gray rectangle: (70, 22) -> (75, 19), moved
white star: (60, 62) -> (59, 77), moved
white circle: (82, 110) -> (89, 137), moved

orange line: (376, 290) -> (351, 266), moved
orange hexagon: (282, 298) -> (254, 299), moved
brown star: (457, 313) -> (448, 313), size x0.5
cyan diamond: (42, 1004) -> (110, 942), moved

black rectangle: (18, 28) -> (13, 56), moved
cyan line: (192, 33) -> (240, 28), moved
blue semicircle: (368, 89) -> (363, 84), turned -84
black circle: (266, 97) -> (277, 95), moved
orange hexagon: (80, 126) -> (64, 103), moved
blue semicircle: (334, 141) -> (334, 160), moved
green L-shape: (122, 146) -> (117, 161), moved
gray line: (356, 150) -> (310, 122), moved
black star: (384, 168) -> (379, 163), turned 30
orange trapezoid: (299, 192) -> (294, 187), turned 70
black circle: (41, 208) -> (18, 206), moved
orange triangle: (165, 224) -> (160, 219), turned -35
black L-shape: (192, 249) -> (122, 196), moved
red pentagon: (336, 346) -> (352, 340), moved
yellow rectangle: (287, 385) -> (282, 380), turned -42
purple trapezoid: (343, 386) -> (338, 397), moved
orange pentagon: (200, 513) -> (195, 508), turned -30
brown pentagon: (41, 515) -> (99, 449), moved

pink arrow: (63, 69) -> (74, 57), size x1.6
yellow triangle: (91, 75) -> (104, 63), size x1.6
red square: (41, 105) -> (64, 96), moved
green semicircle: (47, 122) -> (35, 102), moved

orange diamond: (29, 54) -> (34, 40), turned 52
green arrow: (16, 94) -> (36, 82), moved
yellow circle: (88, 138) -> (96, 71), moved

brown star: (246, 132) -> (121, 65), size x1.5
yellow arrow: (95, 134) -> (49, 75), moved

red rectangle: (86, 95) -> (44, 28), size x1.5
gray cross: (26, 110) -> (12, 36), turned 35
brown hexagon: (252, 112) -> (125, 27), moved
────────────────────
** Task requirements **
Look through the material above for the string "gray" and copy each line that has it.

** Result for this exercise **
gray rectangle: (70, 22) -> (75, 19), moved
gray line: (356, 150) -> (310, 122), moved
gray cross: (26, 110) -> (12, 36), turned 35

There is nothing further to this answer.